[TASK DIRECTIONS] Your output should be the lines from the one containing "RGB pin B: 5 -> 10" through the last line below, both ends included, exactly as written and free of pictures.

[INFORMATION PROVIDED]
════════════════

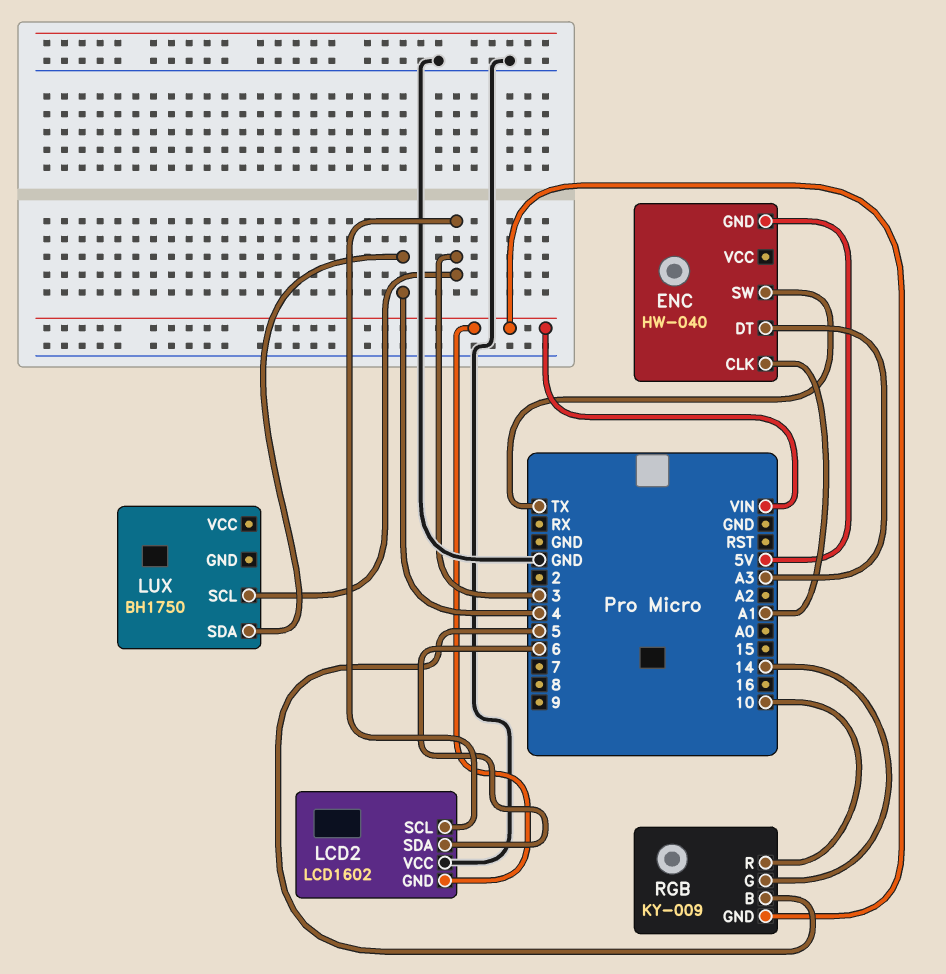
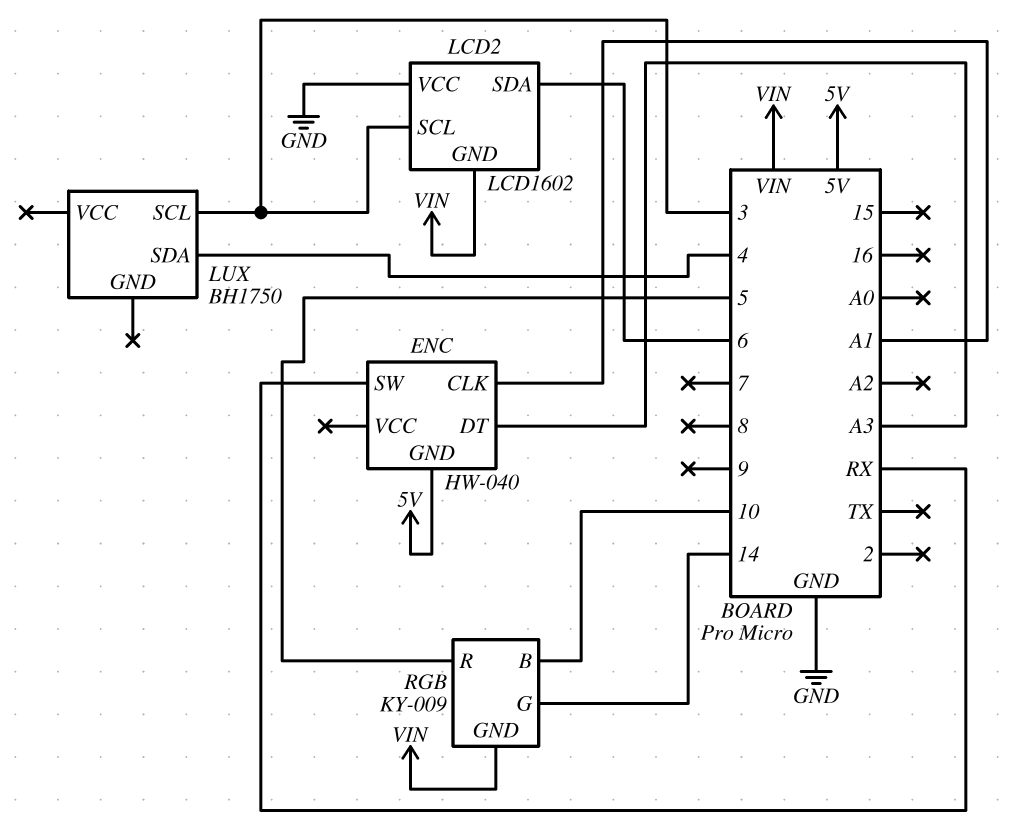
ENC pin SW: TX -> RX
RGB pin B: 5 -> 10
RGB pin R: 10 -> 5

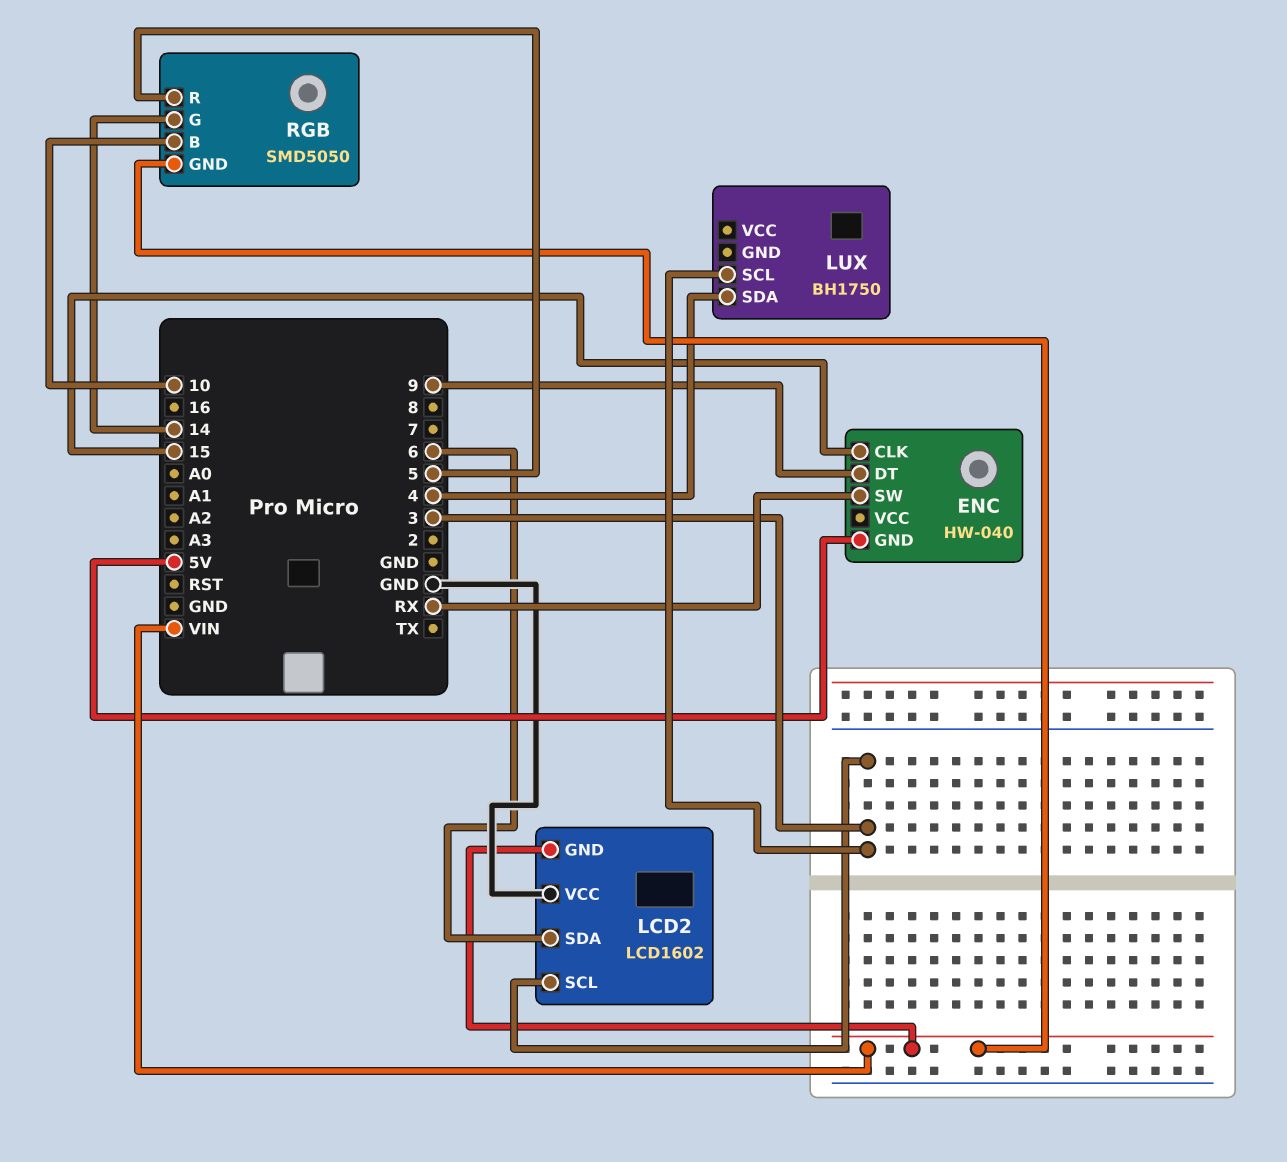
ENC pin CLK: A1 -> 15
ENC pin DT: A3 -> 9
RGB: KY-009 -> SMD5050

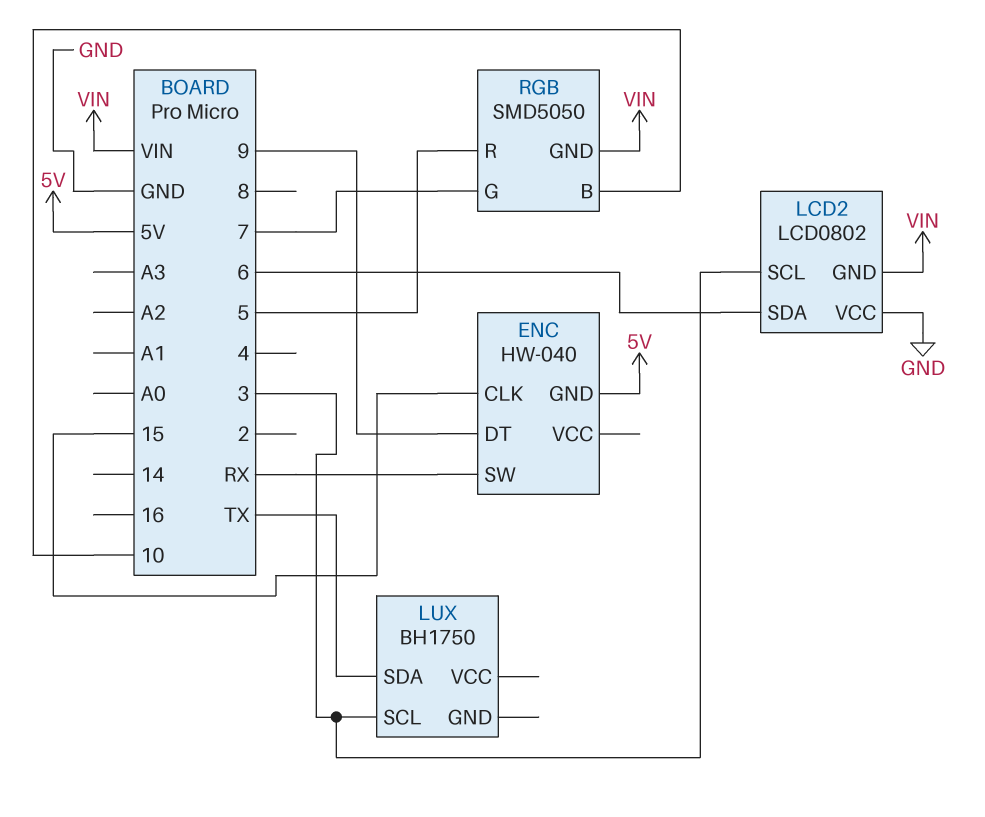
LCD2: LCD1602 -> LCD0802
LUX pin SDA: 4 -> TX
RGB pin G: 14 -> 7

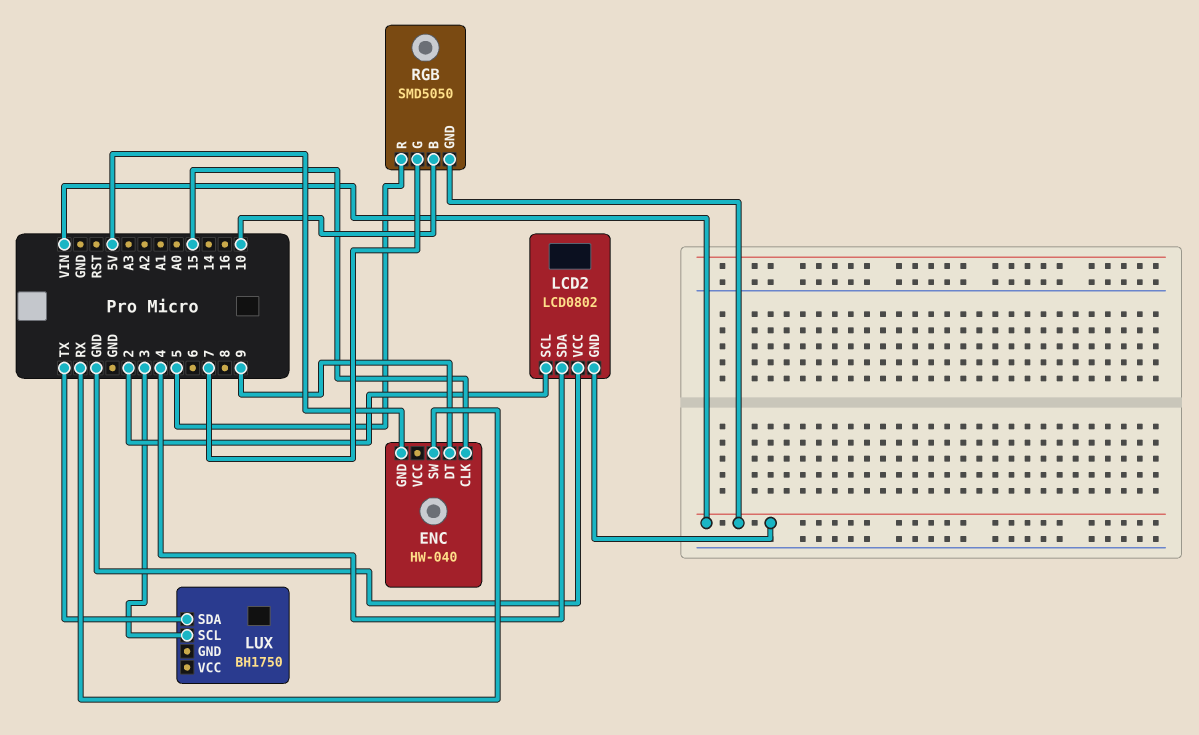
LCD2 pin SCL: 3 -> 2
LCD2 pin SDA: 6 -> 4

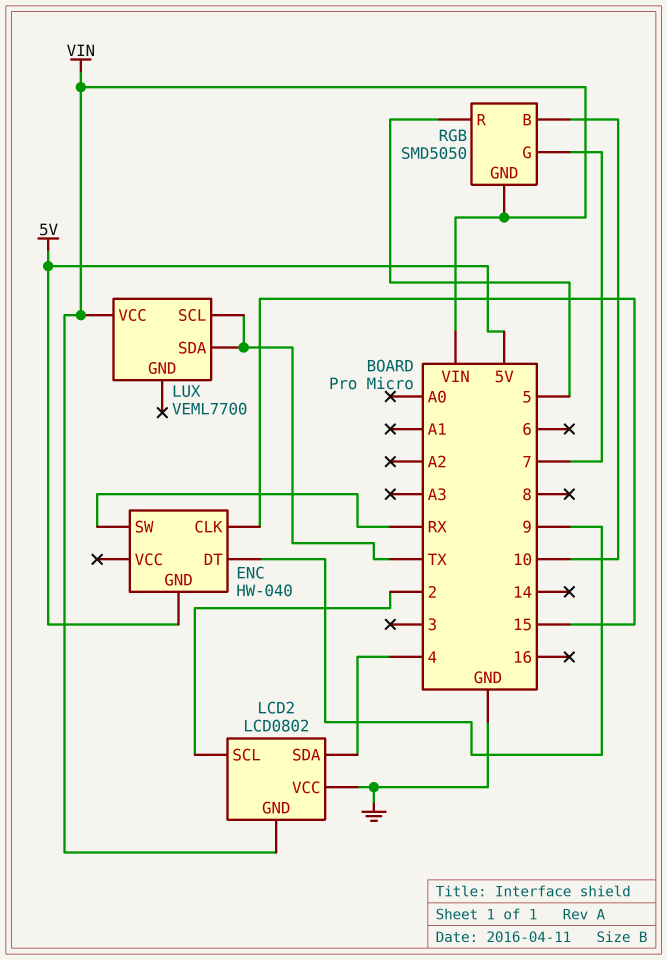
LUX: BH1750 -> VEML7700
LUX pin SCL: 3 -> TX
LUX pin VCC: none -> VIN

════════════════

[TASK ANSWER]
RGB pin B: 5 -> 10
RGB pin R: 10 -> 5

ENC pin CLK: A1 -> 15
ENC pin DT: A3 -> 9
RGB: KY-009 -> SMD5050

LCD2: LCD1602 -> LCD0802
LUX pin SDA: 4 -> TX
RGB pin G: 14 -> 7

LCD2 pin SCL: 3 -> 2
LCD2 pin SDA: 6 -> 4

LUX: BH1750 -> VEML7700
LUX pin SCL: 3 -> TX
LUX pin VCC: none -> VIN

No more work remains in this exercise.